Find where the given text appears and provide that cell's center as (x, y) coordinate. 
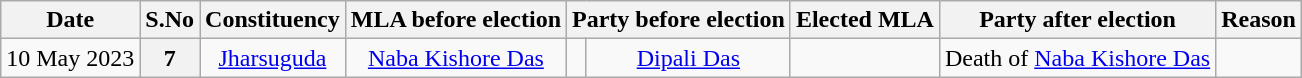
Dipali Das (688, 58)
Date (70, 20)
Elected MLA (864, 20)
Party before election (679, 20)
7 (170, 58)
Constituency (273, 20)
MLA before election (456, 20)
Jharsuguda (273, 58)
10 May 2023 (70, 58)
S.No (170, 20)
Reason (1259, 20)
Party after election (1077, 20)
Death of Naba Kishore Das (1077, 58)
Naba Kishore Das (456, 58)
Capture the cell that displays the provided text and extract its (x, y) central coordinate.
------------------------------------------------
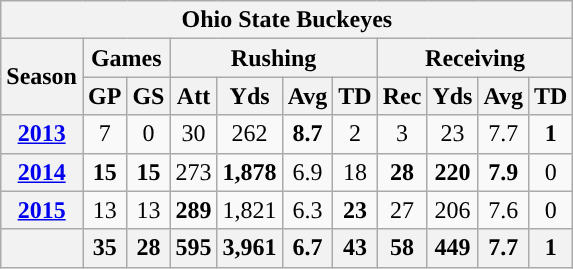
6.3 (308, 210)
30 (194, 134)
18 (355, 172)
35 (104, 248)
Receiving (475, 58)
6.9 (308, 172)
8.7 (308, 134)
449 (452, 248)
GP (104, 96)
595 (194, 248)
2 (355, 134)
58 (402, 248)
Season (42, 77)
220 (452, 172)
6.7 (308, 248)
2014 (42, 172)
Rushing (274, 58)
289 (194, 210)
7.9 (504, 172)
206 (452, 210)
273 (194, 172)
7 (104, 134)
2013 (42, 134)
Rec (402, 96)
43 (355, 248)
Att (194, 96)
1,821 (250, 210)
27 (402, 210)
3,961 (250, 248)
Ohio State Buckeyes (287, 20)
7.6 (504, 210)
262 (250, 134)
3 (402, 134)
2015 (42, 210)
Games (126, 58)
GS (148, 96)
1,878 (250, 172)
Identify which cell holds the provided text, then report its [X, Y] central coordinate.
------------------------------------------------
* Short problem
Retype everything from the row containing "6.3 (308, 210)" down to the row containing "Ohio State Buckeyes (287, 20)", both included, with no changes.

* Task result
6.3 (308, 210)
30 (194, 134)
18 (355, 172)
35 (104, 248)
Receiving (475, 58)
6.9 (308, 172)
8.7 (308, 134)
449 (452, 248)
GP (104, 96)
595 (194, 248)
2 (355, 134)
58 (402, 248)
Season (42, 77)
220 (452, 172)
6.7 (308, 248)
2014 (42, 172)
Rushing (274, 58)
289 (194, 210)
7.9 (504, 172)
206 (452, 210)
273 (194, 172)
7 (104, 134)
2013 (42, 134)
Rec (402, 96)
43 (355, 248)
Att (194, 96)
1,821 (250, 210)
27 (402, 210)
3,961 (250, 248)
Ohio State Buckeyes (287, 20)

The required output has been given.